Only the lines from the top of the data through the line with "R15: 680k (SUM, VI) -> none" should be repeated, each exactly as written.

Version difference data:
**********

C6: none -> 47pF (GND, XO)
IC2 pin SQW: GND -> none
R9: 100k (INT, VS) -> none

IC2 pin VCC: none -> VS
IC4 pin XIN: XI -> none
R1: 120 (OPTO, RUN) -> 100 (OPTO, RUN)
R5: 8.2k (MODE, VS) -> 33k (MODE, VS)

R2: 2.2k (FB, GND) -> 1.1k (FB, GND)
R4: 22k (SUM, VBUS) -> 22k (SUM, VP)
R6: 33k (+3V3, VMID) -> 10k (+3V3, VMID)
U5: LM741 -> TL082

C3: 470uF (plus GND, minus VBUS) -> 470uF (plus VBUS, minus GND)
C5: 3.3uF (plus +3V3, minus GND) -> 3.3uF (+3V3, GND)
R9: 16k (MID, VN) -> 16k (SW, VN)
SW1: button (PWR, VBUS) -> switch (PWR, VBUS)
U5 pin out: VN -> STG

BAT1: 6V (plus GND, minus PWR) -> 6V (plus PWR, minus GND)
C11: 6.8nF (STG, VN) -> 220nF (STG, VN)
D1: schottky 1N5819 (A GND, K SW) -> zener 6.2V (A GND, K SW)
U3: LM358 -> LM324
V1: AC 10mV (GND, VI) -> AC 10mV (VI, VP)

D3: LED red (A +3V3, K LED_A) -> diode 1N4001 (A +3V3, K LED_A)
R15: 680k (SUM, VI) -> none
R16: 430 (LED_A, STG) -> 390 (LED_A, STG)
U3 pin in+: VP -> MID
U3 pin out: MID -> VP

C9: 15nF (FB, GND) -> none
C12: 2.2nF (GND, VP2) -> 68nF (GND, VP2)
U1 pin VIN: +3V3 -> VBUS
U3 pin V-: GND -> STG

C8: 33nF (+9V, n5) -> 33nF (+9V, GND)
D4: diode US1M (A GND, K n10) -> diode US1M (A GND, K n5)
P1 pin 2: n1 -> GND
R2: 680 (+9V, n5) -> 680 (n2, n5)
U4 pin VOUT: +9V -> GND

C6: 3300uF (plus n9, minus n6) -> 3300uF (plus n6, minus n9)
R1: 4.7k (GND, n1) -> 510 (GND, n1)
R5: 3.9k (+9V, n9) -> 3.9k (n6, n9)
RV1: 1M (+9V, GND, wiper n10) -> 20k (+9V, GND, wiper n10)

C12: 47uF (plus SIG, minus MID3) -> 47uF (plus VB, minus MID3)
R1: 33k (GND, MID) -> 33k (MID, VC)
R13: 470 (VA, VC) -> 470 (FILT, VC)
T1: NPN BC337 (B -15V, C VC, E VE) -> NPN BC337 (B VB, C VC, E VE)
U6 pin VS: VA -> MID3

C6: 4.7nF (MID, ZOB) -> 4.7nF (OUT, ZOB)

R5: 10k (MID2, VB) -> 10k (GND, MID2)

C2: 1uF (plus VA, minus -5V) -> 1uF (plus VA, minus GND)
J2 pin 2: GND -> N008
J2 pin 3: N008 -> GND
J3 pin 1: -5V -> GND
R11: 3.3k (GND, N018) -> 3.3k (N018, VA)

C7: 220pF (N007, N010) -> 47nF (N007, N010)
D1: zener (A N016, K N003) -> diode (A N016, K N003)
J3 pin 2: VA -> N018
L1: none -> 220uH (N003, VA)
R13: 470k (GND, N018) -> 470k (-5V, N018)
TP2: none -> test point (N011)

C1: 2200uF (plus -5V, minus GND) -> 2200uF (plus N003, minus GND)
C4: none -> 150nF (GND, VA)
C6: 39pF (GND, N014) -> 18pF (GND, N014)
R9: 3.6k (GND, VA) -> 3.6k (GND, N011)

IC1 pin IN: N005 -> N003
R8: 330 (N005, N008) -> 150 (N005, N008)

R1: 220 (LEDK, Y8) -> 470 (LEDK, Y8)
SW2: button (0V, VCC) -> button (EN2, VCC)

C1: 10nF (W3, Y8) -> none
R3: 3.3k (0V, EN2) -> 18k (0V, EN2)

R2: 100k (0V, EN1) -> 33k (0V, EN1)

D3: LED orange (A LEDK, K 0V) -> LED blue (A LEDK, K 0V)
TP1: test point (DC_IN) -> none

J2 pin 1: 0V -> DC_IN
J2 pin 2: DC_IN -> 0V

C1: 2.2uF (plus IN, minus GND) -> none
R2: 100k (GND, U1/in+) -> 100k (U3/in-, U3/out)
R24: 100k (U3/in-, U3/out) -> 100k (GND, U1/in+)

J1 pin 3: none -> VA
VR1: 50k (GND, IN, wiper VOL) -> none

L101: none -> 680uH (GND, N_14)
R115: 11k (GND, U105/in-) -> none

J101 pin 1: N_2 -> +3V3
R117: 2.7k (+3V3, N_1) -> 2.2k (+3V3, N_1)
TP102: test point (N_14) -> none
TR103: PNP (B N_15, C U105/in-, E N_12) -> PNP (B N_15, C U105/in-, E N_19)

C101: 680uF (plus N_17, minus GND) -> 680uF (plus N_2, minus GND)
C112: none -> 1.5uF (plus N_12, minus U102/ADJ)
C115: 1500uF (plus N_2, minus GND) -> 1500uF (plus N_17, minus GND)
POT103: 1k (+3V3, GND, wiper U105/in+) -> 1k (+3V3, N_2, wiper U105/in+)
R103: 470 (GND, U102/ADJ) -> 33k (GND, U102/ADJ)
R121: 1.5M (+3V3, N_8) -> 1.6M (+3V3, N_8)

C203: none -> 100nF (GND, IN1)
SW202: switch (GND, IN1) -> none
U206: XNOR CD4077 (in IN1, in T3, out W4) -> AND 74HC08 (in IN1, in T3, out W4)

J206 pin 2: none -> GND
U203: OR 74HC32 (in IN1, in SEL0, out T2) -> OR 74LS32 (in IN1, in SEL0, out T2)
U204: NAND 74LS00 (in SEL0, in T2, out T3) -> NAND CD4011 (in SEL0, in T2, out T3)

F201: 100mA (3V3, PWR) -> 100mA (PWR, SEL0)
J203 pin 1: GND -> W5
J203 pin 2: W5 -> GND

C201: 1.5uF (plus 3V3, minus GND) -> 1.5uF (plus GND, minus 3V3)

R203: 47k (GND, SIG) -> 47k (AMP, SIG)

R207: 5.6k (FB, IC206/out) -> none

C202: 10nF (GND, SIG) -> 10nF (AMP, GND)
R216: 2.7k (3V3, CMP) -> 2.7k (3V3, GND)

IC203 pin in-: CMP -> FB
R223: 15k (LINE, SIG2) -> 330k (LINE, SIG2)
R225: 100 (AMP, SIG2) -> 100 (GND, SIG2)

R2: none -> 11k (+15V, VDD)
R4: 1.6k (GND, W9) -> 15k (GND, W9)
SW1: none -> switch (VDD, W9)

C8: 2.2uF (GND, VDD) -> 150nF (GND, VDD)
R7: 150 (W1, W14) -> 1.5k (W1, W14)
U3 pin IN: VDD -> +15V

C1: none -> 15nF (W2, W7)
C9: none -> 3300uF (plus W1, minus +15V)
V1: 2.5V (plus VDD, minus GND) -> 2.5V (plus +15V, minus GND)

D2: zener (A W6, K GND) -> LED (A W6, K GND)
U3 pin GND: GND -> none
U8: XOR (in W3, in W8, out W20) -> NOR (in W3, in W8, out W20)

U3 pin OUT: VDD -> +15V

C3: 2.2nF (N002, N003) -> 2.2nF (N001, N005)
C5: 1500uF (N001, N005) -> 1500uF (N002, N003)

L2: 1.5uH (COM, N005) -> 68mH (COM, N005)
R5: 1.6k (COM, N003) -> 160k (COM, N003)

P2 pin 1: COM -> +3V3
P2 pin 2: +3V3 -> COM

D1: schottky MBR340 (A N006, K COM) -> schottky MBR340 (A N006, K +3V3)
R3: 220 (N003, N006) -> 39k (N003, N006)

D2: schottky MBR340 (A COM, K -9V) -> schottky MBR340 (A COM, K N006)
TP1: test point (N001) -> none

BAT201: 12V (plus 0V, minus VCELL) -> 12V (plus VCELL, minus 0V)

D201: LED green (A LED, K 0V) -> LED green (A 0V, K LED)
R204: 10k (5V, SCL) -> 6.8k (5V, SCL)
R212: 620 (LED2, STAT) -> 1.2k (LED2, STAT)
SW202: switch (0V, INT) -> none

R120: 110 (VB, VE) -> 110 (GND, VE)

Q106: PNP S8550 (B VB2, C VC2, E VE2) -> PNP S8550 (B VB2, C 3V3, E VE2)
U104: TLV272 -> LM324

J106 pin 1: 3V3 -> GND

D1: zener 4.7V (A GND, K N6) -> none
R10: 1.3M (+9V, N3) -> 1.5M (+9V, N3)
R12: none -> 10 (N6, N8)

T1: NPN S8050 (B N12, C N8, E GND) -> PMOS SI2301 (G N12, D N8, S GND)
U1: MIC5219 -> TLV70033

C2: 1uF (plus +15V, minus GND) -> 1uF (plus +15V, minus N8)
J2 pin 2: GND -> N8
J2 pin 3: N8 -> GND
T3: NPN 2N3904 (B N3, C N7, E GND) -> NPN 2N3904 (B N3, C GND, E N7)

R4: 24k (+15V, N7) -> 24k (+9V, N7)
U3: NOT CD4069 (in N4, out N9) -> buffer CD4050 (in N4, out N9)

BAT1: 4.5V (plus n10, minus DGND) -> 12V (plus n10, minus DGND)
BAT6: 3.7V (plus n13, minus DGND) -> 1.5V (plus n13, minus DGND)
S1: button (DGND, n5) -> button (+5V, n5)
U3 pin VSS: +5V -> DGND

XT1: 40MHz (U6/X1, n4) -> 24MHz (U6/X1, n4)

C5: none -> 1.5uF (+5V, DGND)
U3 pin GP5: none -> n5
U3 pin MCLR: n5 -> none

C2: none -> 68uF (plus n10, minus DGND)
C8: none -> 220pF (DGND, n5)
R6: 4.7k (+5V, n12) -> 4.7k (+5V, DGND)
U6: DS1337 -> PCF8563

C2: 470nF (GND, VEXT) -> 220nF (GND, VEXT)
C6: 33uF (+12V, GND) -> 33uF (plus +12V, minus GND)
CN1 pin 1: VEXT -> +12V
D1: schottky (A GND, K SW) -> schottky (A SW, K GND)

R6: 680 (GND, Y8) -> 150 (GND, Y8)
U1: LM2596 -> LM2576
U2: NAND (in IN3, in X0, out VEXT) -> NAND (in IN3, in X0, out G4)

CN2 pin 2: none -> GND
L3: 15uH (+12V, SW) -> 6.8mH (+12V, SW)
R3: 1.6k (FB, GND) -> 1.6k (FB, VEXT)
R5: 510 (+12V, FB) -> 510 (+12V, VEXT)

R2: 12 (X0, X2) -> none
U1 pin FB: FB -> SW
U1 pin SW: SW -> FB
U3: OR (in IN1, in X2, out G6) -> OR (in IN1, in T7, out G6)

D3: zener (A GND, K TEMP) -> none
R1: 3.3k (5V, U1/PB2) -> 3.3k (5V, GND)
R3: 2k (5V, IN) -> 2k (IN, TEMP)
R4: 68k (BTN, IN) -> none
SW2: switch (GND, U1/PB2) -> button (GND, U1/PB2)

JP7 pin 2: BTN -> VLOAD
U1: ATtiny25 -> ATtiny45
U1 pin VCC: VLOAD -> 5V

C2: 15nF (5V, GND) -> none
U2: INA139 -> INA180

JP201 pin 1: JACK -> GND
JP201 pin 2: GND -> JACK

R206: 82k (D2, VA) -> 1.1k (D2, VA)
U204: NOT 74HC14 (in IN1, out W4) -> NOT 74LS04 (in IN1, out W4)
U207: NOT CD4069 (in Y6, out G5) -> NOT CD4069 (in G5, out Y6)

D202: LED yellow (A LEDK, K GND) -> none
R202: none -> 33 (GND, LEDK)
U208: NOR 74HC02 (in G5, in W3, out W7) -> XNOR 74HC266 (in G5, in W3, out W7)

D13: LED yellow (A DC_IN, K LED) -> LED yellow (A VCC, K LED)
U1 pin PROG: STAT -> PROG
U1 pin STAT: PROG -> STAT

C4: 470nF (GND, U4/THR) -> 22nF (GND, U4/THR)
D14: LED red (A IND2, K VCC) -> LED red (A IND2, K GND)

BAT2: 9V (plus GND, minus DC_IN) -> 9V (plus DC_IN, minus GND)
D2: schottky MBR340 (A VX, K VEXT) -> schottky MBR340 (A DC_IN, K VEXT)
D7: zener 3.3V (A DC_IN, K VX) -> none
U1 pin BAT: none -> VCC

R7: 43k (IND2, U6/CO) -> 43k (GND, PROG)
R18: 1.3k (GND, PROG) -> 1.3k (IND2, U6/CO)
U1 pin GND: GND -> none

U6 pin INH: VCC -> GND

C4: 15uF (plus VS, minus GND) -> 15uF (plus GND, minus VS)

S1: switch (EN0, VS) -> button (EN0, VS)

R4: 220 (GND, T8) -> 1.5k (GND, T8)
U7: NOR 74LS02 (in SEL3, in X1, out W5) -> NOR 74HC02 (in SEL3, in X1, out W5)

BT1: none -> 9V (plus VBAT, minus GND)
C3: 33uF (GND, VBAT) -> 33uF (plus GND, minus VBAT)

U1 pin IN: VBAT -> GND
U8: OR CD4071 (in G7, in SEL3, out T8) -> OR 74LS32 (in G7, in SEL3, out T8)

**********

Reply:
C6: none -> 47pF (GND, XO)
IC2 pin SQW: GND -> none
R9: 100k (INT, VS) -> none

IC2 pin VCC: none -> VS
IC4 pin XIN: XI -> none
R1: 120 (OPTO, RUN) -> 100 (OPTO, RUN)
R5: 8.2k (MODE, VS) -> 33k (MODE, VS)

R2: 2.2k (FB, GND) -> 1.1k (FB, GND)
R4: 22k (SUM, VBUS) -> 22k (SUM, VP)
R6: 33k (+3V3, VMID) -> 10k (+3V3, VMID)
U5: LM741 -> TL082

C3: 470uF (plus GND, minus VBUS) -> 470uF (plus VBUS, minus GND)
C5: 3.3uF (plus +3V3, minus GND) -> 3.3uF (+3V3, GND)
R9: 16k (MID, VN) -> 16k (SW, VN)
SW1: button (PWR, VBUS) -> switch (PWR, VBUS)
U5 pin out: VN -> STG

BAT1: 6V (plus GND, minus PWR) -> 6V (plus PWR, minus GND)
C11: 6.8nF (STG, VN) -> 220nF (STG, VN)
D1: schottky 1N5819 (A GND, K SW) -> zener 6.2V (A GND, K SW)
U3: LM358 -> LM324
V1: AC 10mV (GND, VI) -> AC 10mV (VI, VP)

D3: LED red (A +3V3, K LED_A) -> diode 1N4001 (A +3V3, K LED_A)
R15: 680k (SUM, VI) -> none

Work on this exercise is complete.